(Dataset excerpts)
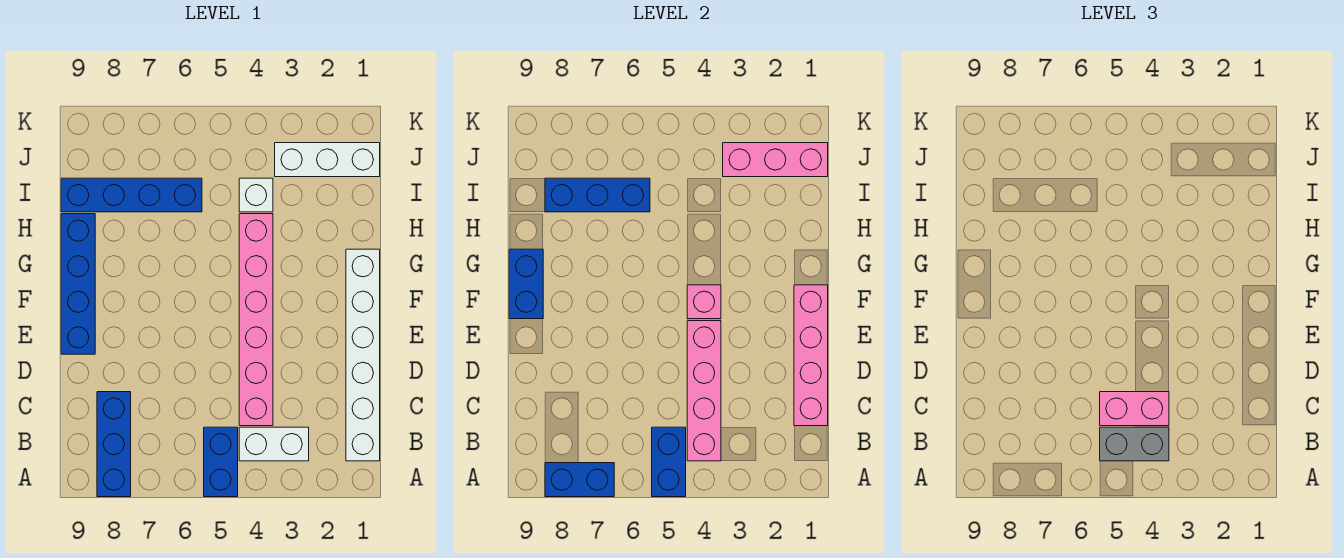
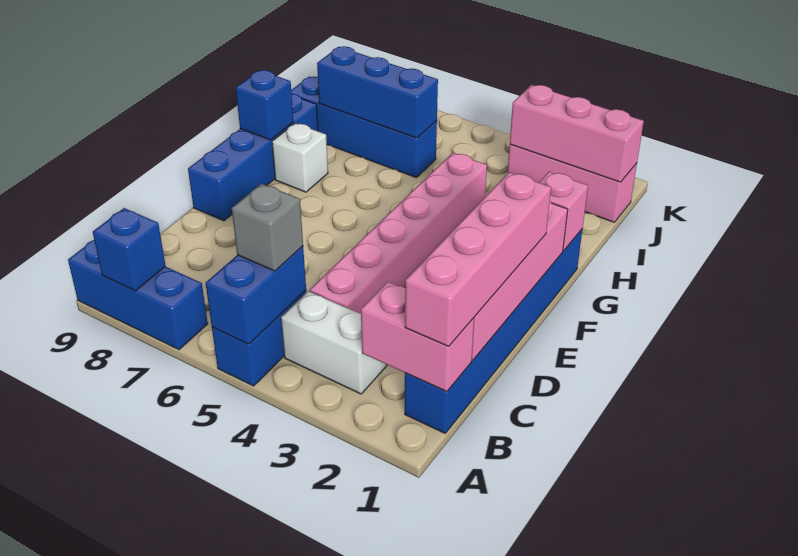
blue brick A7:A8 level 2 -> blue brick A8 level 2
blue brick A8:C8 level 1 -> blue brick A7:A9 level 1
white brick B1:G1 level 1 -> blue brick B1:G1 level 1
pink brick B4:E4 level 2 -> pink brick B1:E1 level 3
grey brick B4:B5 level 3 -> grey brick B5 level 3
pink brick C4:C5 level 3 -> pink brick B1:B2 level 2
pink brick F4 level 2 -> pink brick G1 level 2
blue brick F9:G9 level 2 -> blue brick G9 level 2
white brick I4 level 1 -> white brick G8 level 1
white brick J1:J3 level 1 -> pink brick J1:J3 level 1

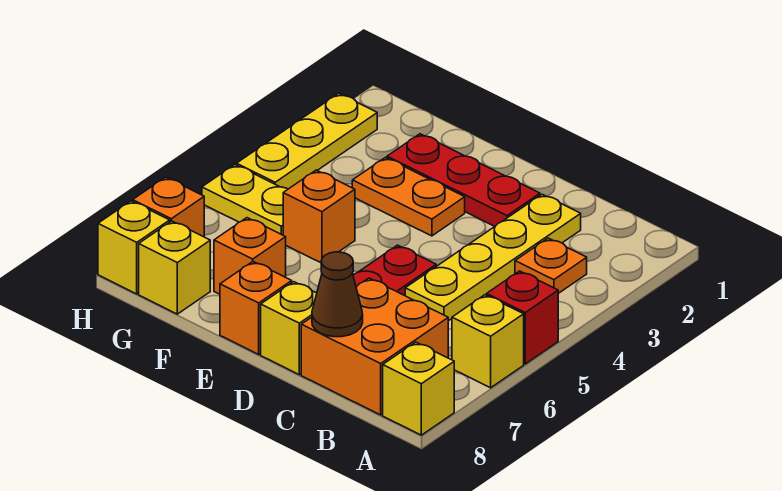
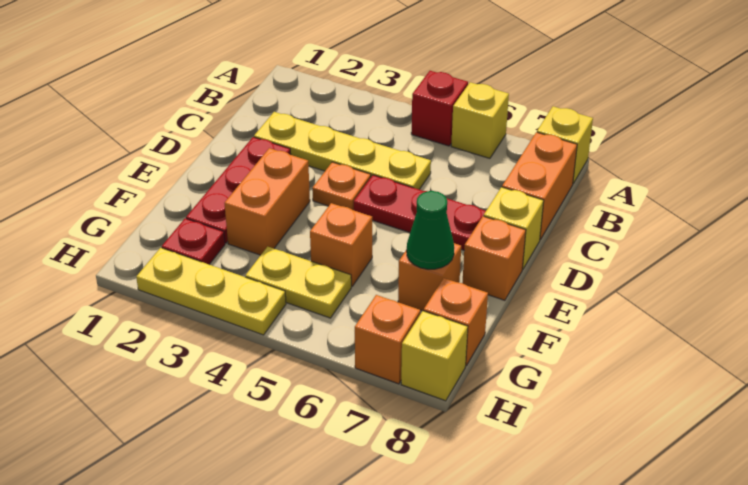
orange plate B3 level 1 -> orange plate D4 level 1
orange brick B7:C8 level 1 -> orange brick B8:C8 level 1
brown cone C8 level 2 -> none
orange plate E3:F3 level 1 -> orange brick E3:F3 level 1
none -> green cone F7 level 2
none -> red plate G2 level 1
yellow plate G5:H5 level 1 -> yellow plate G4:G5 level 1
yellow brick G8 level 1 -> orange brick G8 level 1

WHAT THE EXERCISE ASKS:
Restate word for word the lines that begin at the one containing "pink brick B4:E4" and end with the final line of the records. Pictures stay out.

TASK OUTPUT:
pink brick B4:E4 level 2 -> pink brick B1:E1 level 3
grey brick B4:B5 level 3 -> grey brick B5 level 3
pink brick C4:C5 level 3 -> pink brick B1:B2 level 2
pink brick F4 level 2 -> pink brick G1 level 2
blue brick F9:G9 level 2 -> blue brick G9 level 2
white brick I4 level 1 -> white brick G8 level 1
white brick J1:J3 level 1 -> pink brick J1:J3 level 1

orange plate B3 level 1 -> orange plate D4 level 1
orange brick B7:C8 level 1 -> orange brick B8:C8 level 1
brown cone C8 level 2 -> none
orange plate E3:F3 level 1 -> orange brick E3:F3 level 1
none -> green cone F7 level 2
none -> red plate G2 level 1
yellow plate G5:H5 level 1 -> yellow plate G4:G5 level 1
yellow brick G8 level 1 -> orange brick G8 level 1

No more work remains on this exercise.